Aim of the task
The required output is the exact sequence of lines from the line holding "paid.odt: [33,190,51,213] ->" to the end of the records, inclusive.

-- Data section follows --

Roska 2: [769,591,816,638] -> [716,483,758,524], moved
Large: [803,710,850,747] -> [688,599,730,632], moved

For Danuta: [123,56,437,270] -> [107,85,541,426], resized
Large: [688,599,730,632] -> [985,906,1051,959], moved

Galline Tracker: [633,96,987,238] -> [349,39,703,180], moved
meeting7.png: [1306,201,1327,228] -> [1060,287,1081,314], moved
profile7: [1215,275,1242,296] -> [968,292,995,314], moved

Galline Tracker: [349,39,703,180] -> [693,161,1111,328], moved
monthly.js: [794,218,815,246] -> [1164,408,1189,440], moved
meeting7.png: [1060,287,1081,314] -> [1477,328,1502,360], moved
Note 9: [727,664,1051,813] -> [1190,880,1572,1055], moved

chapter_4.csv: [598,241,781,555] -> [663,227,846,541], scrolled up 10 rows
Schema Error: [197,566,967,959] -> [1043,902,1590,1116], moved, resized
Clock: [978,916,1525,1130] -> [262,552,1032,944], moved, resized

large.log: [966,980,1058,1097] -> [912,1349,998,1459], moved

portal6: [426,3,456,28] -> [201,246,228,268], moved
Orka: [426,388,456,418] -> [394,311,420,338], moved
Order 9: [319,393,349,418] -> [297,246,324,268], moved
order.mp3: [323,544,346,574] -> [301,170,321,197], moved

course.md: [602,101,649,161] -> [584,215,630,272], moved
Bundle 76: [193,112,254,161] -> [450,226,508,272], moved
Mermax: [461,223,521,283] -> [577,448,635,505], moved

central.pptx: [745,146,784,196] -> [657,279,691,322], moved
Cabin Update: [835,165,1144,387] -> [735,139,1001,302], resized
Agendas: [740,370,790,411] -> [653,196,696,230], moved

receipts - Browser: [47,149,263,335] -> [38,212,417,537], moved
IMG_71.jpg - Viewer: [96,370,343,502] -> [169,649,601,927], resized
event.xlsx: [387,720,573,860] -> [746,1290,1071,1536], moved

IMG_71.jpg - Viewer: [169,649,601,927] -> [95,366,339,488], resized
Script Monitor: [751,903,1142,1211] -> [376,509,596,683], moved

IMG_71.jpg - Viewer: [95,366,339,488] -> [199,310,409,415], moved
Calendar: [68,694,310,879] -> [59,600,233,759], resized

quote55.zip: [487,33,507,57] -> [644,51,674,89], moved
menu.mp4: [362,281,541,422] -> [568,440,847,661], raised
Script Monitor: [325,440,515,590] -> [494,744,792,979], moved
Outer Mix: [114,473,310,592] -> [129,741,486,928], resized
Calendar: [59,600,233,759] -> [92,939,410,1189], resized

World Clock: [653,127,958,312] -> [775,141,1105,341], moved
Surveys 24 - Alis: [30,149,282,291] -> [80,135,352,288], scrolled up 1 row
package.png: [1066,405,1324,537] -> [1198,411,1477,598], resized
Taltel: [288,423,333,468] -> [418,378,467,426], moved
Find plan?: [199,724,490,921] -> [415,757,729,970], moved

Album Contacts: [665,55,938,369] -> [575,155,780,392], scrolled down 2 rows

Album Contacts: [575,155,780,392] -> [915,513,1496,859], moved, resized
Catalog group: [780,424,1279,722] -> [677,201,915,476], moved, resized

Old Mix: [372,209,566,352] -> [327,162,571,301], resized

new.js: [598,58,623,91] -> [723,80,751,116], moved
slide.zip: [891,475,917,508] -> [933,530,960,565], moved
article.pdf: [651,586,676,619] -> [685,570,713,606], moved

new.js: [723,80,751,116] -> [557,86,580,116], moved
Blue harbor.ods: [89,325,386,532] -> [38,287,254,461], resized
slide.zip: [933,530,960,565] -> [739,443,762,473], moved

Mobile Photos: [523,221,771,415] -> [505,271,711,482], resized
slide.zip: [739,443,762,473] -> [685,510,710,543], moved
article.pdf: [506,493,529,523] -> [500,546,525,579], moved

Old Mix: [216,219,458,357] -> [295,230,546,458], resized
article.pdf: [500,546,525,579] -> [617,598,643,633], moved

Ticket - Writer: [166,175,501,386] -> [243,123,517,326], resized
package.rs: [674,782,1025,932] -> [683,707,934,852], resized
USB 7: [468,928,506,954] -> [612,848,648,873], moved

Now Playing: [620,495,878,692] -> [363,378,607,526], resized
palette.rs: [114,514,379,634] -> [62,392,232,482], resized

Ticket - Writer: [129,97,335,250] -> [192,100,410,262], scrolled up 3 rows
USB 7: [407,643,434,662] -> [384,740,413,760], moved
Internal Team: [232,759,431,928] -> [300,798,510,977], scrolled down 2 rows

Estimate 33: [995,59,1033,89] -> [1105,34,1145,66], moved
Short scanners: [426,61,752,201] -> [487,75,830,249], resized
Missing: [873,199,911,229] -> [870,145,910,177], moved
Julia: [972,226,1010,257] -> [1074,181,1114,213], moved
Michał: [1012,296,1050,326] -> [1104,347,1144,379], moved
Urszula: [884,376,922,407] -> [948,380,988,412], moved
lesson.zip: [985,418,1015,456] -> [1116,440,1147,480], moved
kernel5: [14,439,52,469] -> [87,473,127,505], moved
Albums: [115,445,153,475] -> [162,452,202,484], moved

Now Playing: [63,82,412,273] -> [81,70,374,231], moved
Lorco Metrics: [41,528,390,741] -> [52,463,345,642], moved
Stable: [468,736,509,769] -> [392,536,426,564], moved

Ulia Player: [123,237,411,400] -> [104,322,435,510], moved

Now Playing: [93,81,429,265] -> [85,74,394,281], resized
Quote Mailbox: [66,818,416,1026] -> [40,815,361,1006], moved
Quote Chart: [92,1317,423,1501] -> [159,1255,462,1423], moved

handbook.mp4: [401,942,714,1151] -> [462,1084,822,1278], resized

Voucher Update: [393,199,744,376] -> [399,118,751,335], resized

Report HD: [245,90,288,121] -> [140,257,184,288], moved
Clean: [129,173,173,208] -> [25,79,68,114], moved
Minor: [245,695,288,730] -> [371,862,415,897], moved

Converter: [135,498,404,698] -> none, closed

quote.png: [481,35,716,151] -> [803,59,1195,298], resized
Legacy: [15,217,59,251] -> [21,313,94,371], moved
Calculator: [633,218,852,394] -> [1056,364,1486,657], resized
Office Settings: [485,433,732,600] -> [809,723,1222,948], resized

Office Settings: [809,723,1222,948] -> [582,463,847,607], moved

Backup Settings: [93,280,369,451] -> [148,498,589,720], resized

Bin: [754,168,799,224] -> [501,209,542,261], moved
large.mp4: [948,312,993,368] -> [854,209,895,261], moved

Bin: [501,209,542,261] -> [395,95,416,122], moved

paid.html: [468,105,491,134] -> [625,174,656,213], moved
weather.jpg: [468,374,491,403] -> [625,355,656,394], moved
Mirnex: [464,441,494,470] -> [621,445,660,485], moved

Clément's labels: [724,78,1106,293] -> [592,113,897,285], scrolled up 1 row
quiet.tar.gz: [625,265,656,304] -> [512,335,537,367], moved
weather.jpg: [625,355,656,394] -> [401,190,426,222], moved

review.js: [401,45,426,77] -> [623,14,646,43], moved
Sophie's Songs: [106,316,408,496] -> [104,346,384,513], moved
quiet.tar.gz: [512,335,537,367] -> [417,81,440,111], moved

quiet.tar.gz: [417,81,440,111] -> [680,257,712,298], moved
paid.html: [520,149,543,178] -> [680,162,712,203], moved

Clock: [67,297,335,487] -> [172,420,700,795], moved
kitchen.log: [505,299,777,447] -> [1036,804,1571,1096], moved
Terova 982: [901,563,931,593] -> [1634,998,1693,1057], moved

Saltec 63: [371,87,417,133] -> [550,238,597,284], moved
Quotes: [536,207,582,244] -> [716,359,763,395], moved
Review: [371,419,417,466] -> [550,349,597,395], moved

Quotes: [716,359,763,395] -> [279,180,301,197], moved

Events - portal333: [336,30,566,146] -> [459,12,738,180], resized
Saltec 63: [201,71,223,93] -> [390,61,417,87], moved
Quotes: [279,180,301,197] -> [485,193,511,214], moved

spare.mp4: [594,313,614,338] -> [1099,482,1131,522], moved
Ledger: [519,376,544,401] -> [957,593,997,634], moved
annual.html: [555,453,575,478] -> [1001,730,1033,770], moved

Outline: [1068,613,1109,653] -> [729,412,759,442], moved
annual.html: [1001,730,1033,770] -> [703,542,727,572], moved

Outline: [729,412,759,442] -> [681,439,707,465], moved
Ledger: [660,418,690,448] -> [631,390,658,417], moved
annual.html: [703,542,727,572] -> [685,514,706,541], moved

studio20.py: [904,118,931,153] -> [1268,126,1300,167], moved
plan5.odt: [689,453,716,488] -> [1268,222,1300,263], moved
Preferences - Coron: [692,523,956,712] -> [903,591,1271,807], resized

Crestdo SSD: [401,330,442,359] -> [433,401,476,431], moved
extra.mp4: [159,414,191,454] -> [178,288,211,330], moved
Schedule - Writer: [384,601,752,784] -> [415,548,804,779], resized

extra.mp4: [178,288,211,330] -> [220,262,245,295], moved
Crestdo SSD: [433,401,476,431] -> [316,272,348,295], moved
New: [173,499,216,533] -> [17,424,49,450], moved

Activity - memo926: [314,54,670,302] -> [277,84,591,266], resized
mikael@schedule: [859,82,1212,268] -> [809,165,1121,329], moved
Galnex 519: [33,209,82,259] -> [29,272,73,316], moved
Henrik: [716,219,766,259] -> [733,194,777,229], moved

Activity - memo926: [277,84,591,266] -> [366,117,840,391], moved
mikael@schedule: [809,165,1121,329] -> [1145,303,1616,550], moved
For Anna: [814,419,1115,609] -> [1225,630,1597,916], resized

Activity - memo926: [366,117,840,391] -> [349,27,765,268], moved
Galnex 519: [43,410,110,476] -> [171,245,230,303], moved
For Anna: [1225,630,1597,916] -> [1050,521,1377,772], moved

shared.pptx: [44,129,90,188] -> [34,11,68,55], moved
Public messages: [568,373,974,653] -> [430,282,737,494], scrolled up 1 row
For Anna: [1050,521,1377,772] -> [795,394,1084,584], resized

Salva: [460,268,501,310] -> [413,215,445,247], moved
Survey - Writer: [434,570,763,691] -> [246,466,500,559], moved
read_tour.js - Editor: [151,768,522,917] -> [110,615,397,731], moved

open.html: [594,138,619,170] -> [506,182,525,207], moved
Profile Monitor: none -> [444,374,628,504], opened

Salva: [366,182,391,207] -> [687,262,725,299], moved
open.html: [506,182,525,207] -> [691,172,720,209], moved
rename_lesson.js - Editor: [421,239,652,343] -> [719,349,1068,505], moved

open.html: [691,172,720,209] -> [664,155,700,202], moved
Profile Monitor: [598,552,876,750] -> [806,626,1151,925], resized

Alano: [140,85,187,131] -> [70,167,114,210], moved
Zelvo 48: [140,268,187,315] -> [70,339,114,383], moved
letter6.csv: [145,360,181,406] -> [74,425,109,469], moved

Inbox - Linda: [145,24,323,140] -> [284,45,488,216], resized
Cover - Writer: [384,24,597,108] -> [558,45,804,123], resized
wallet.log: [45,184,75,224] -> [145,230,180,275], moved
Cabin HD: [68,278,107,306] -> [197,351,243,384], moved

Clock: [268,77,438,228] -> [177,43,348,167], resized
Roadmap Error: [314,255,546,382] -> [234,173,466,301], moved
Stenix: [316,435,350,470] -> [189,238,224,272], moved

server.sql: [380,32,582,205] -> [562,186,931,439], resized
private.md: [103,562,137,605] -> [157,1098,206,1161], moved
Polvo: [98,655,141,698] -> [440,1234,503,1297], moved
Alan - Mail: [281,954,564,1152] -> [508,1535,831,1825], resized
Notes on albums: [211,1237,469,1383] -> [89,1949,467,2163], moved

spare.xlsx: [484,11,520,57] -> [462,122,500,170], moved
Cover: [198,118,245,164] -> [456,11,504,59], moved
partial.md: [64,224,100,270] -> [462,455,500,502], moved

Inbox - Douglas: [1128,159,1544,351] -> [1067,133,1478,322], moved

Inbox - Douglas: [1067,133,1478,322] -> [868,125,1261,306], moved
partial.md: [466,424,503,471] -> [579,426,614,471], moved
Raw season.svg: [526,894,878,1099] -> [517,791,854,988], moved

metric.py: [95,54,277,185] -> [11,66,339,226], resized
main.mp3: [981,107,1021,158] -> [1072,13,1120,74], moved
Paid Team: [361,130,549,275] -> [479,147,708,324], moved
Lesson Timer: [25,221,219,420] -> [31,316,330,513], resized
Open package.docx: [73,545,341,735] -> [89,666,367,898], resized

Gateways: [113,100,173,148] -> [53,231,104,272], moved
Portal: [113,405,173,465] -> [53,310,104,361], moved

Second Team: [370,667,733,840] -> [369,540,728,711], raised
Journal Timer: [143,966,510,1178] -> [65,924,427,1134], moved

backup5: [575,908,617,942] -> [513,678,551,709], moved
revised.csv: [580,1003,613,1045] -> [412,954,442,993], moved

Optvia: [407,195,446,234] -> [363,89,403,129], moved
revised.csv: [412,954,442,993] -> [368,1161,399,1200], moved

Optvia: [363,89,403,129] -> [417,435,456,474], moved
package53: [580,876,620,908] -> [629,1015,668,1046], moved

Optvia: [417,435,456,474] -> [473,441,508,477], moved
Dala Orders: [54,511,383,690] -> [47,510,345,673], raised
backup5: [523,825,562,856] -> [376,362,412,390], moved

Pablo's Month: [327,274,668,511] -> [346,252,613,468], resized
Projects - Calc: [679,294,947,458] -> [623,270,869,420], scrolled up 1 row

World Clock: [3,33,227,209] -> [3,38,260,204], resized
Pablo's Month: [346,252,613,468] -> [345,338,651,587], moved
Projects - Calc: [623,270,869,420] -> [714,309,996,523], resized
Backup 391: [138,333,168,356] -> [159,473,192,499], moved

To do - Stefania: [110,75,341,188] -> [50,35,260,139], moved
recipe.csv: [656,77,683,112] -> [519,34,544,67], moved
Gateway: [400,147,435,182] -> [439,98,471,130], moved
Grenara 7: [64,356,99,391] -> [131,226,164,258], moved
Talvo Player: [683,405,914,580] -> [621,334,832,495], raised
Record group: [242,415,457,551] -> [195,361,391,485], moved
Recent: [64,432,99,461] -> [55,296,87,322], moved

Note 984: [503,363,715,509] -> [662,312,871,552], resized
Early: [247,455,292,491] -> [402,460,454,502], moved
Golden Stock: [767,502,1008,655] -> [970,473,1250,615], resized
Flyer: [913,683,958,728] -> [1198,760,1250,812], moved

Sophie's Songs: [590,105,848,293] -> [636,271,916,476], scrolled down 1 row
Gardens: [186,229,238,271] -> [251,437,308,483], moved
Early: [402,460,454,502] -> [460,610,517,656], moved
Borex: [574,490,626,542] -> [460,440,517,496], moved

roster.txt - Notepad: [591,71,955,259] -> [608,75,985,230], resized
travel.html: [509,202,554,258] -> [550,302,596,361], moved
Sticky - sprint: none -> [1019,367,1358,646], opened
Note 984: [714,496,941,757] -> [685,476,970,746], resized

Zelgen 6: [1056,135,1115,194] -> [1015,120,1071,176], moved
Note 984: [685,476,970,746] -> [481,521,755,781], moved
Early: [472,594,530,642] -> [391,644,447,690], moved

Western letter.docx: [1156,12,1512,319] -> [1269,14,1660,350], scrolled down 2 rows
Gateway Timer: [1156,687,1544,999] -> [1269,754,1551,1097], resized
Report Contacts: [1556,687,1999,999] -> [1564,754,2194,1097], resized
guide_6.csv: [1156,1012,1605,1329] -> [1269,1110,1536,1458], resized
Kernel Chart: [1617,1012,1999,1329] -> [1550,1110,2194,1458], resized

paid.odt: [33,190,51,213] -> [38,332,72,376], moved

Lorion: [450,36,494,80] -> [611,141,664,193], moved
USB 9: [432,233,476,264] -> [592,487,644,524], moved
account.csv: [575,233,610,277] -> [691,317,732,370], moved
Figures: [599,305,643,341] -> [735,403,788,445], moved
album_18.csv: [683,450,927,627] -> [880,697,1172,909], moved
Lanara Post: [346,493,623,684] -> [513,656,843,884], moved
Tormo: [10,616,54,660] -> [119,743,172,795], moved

-- Data section concluded --

Output below
paid.odt: [33,190,51,213] -> [38,332,72,376], moved

Lorion: [450,36,494,80] -> [611,141,664,193], moved
USB 9: [432,233,476,264] -> [592,487,644,524], moved
account.csv: [575,233,610,277] -> [691,317,732,370], moved
Figures: [599,305,643,341] -> [735,403,788,445], moved
album_18.csv: [683,450,927,627] -> [880,697,1172,909], moved
Lanara Post: [346,493,623,684] -> [513,656,843,884], moved
Tormo: [10,616,54,660] -> [119,743,172,795], moved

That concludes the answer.